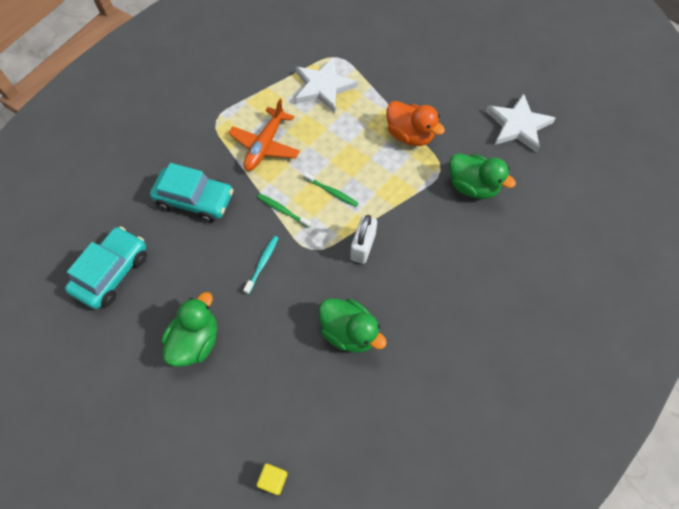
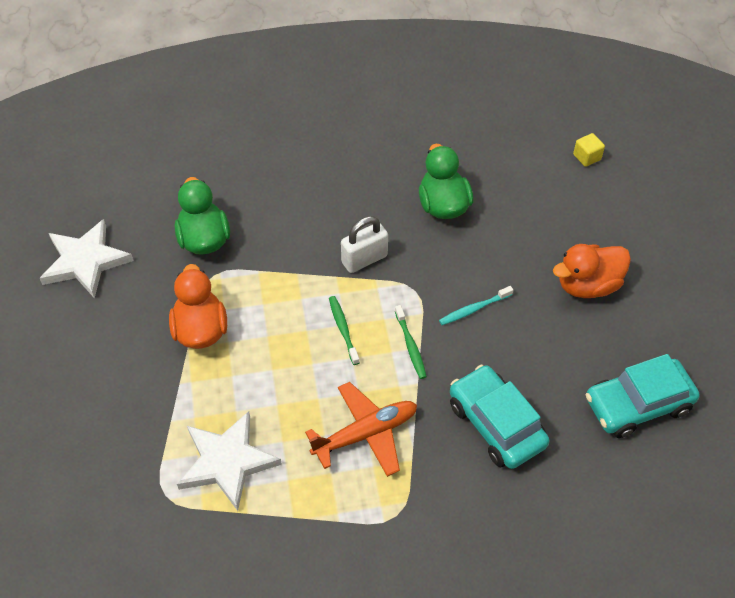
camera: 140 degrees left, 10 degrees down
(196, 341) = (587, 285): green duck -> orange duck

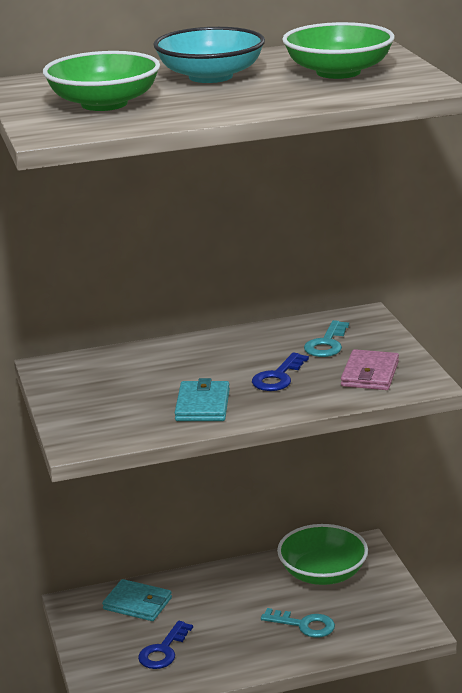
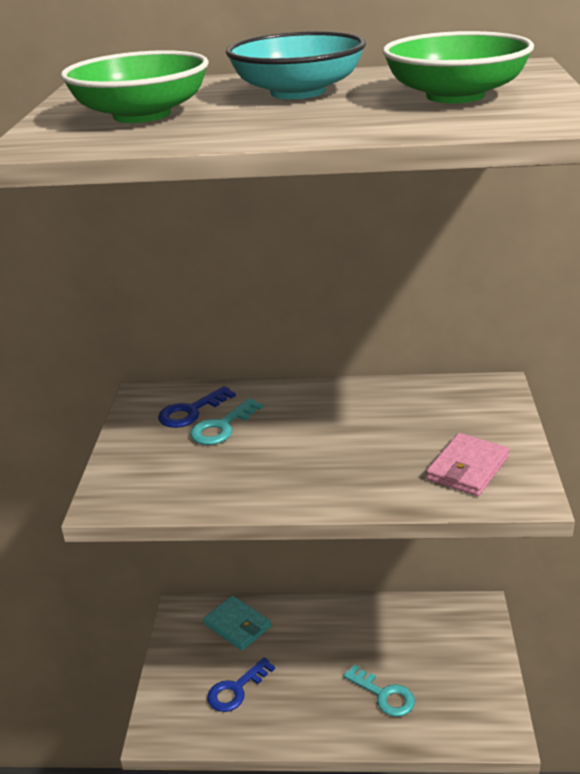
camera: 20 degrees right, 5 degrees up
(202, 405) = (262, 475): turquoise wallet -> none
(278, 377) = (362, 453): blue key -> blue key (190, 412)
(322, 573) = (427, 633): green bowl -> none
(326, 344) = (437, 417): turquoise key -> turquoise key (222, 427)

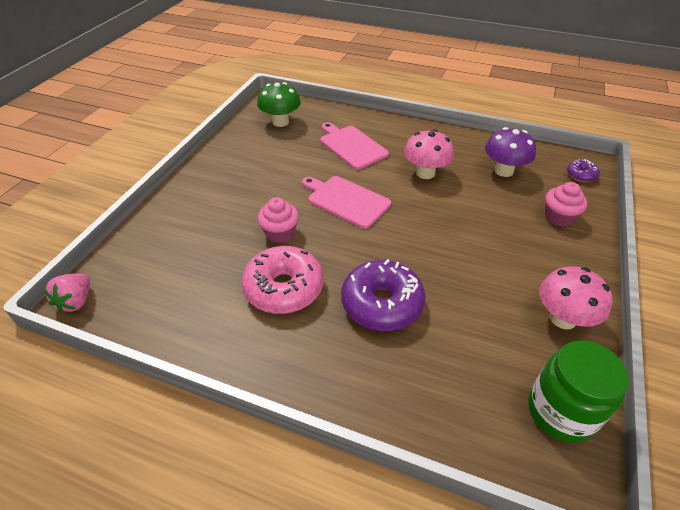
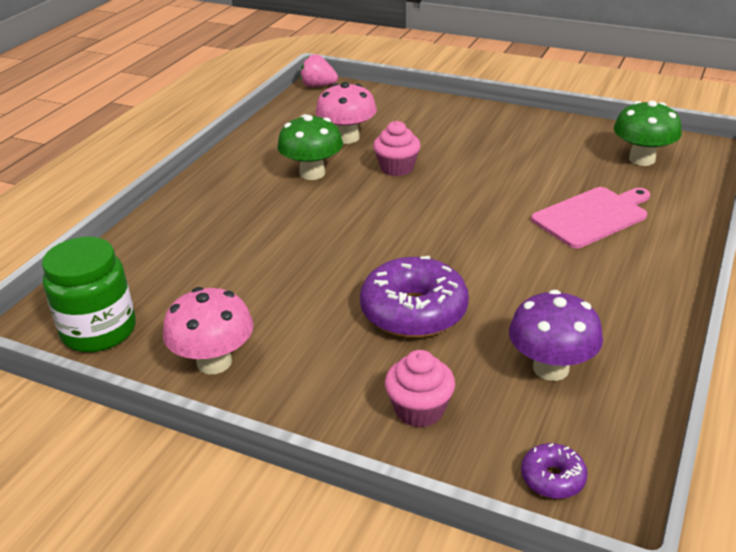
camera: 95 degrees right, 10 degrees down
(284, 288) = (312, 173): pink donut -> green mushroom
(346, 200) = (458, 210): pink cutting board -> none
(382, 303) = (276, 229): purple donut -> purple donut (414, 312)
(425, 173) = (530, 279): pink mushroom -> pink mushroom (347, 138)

━━━━

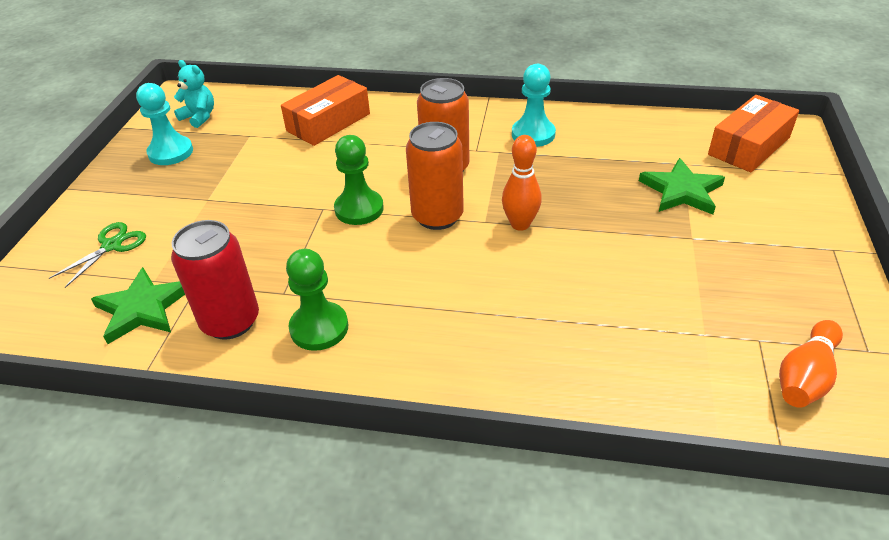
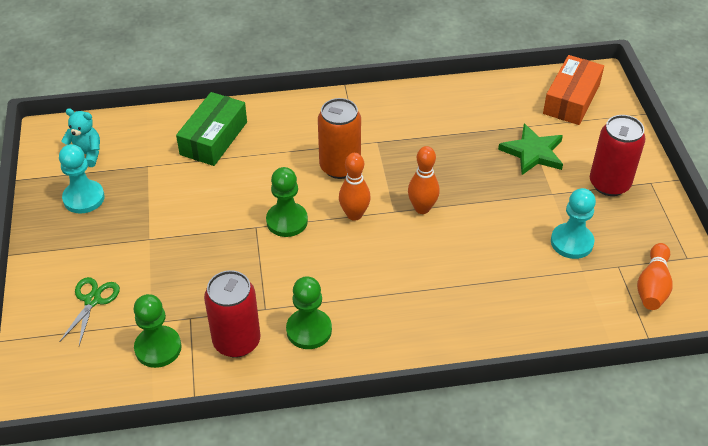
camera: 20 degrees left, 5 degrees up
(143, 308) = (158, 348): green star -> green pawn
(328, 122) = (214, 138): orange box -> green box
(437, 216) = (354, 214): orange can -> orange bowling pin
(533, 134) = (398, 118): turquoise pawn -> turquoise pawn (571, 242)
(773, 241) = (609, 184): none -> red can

━━━━

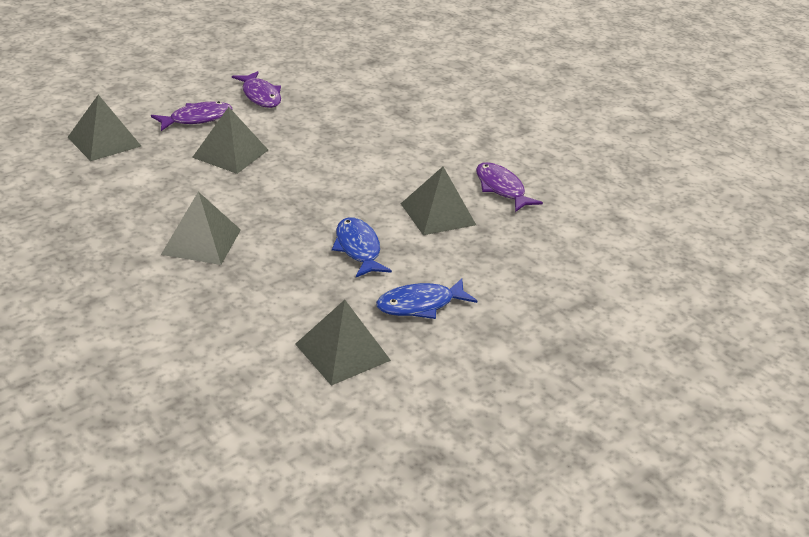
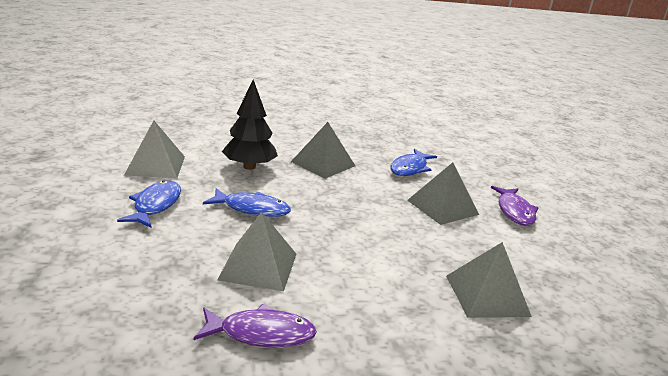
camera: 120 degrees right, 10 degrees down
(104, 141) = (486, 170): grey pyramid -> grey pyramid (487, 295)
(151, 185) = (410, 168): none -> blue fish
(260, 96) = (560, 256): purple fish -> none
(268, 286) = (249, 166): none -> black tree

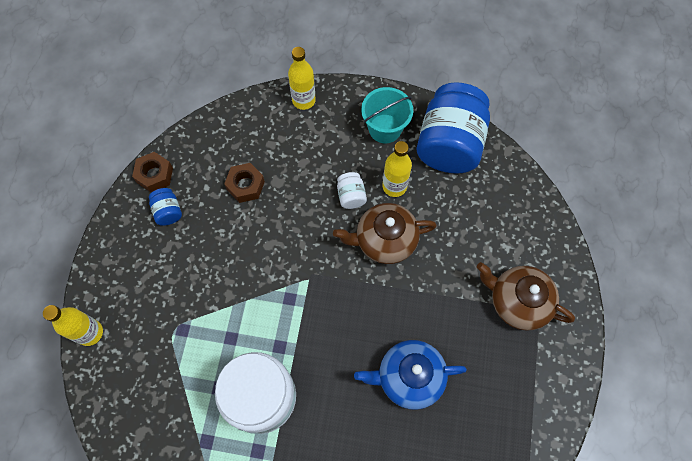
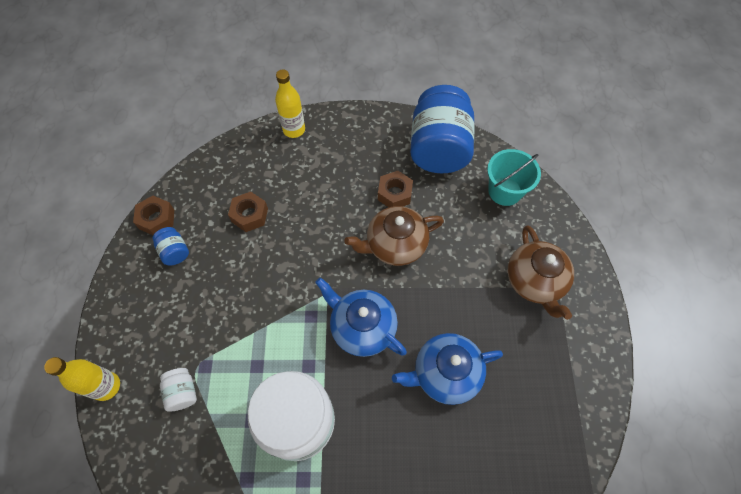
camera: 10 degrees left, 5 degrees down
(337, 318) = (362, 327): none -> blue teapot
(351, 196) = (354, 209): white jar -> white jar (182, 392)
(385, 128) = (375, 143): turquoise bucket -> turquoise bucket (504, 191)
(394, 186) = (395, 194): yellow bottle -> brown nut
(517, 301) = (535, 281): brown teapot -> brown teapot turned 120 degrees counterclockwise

━━━━

> **PROBLEM STATEMENT**:
Give again, exactly as written above, every line from the one holding "camera: 140 degrees left, 10 degrees down" to the one holding "(425, 173) = (530, 279): pink", with both ends kept and the pictures left out.

> **TASK SOLUTION**:
camera: 140 degrees left, 10 degrees down
(196, 341) = (587, 285): green duck -> orange duck

camera: 20 degrees right, 5 degrees up
(202, 405) = (262, 475): turquoise wallet -> none
(278, 377) = (362, 453): blue key -> blue key (190, 412)
(322, 573) = (427, 633): green bowl -> none
(326, 344) = (437, 417): turquoise key -> turquoise key (222, 427)

camera: 95 degrees right, 10 degrees down
(284, 288) = (312, 173): pink donut -> green mushroom
(346, 200) = (458, 210): pink cutting board -> none
(382, 303) = (276, 229): purple donut -> purple donut (414, 312)
(425, 173) = (530, 279): pink mushroom -> pink mushroom (347, 138)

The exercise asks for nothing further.